--- START ---
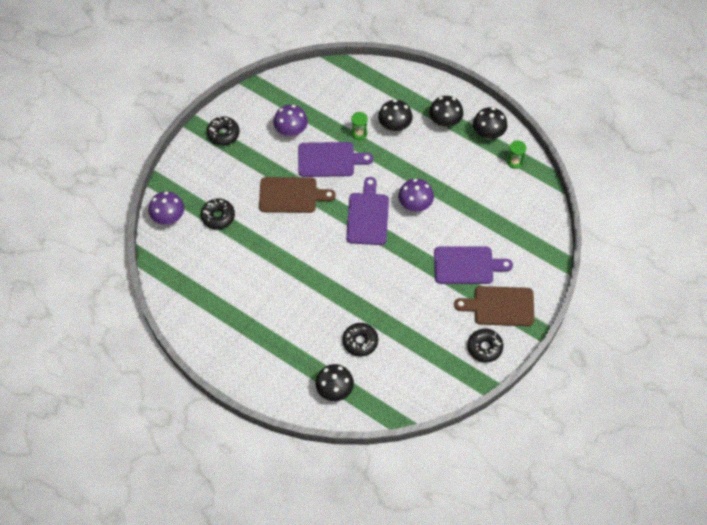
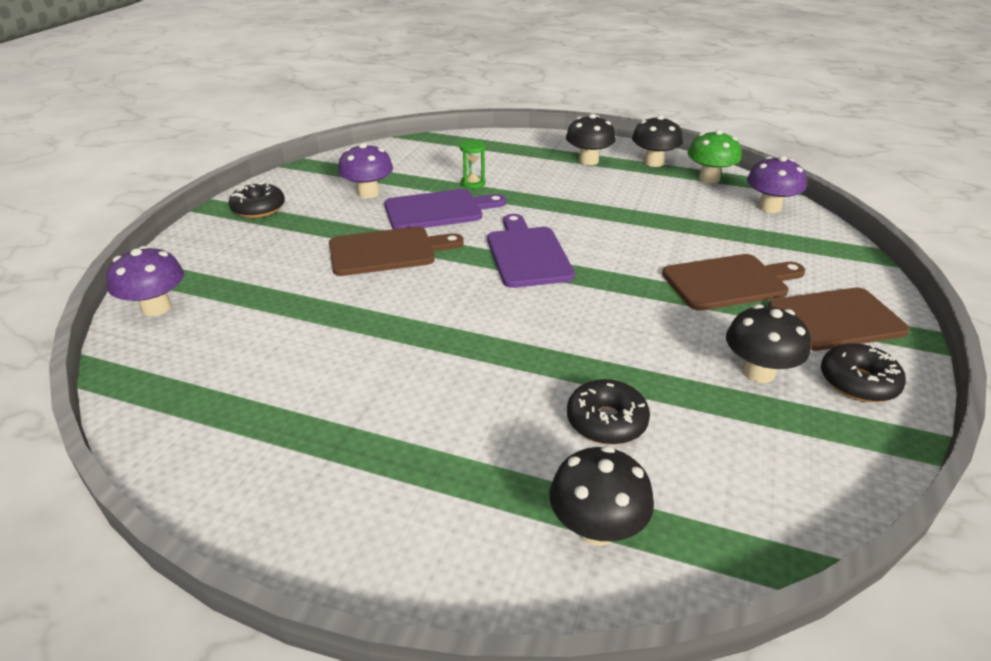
camera: 15 degrees left, 25 degrees down
(218, 216) = (257, 293): black donut -> none
(394, 126) = (521, 172): black mushroom -> black mushroom (758, 372)
(415, 204) = (597, 232): purple mushroom -> purple mushroom (769, 207)
(466, 265) = (729, 282): purple cutting board -> brown cutting board
(515, 162) = (709, 178): green hourglass -> green mushroom

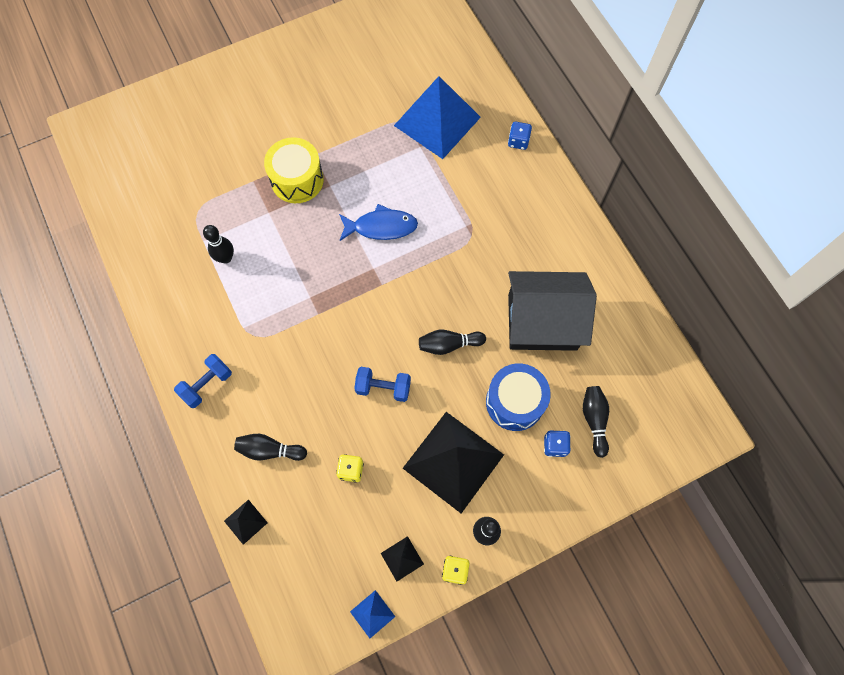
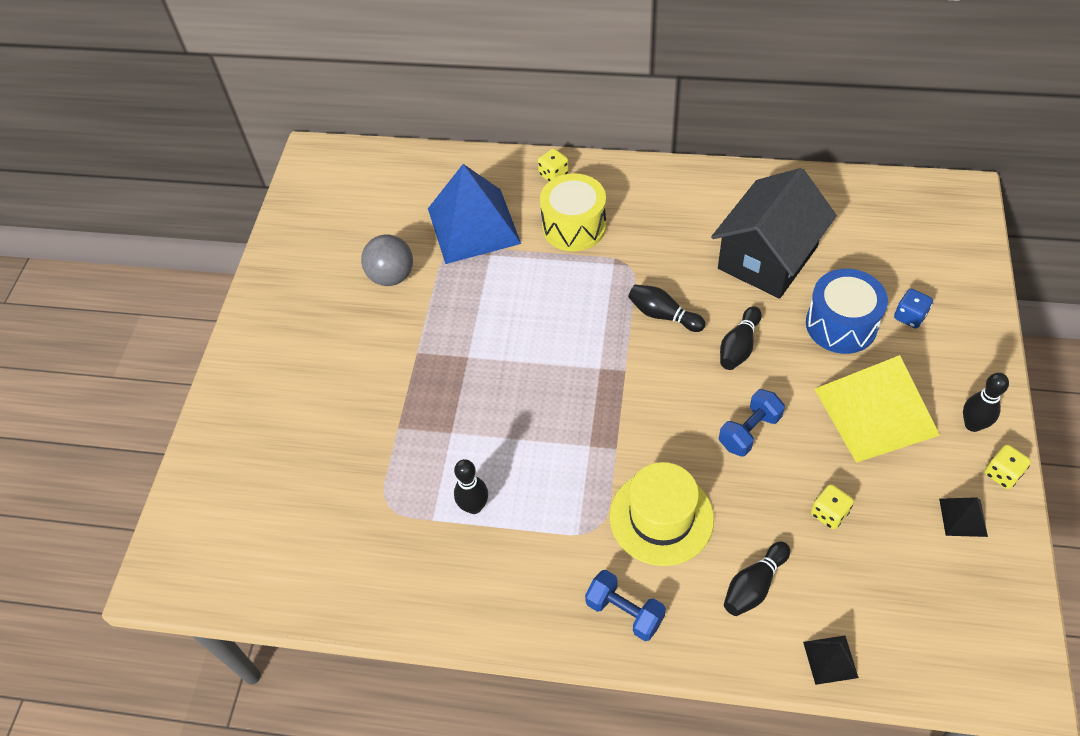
camera: 50 degrees left, 15 degrees down
(207, 384) = (624, 612): blue dumbbell -> blue dumbbell turned 45 degrees counterclockwise
(284, 369) = (661, 517): none -> yellow hat
(297, 180) = (434, 383): yellow drum -> yellow drum (574, 226)
(362, 101) = (391, 276): none -> grey ball
(372, 614) = (1015, 581): blue pyramid -> none
(381, 227) = (556, 335): blue fish -> none
(453, 461) = (875, 411): black pyramid -> yellow pyramid
(518, 141) = (553, 175): blue dice -> yellow dice
(594, 420) = (901, 272): black bowling pin -> black bowling pin (663, 315)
--- END ---
◆ Exercise: Look through the entries above and list every line containing "purple".

◆ Answer for this exercise:
(415, 204) = (597, 232): purple mushroom -> purple mushroom (769, 207)
(466, 265) = (729, 282): purple cutting board -> brown cutting board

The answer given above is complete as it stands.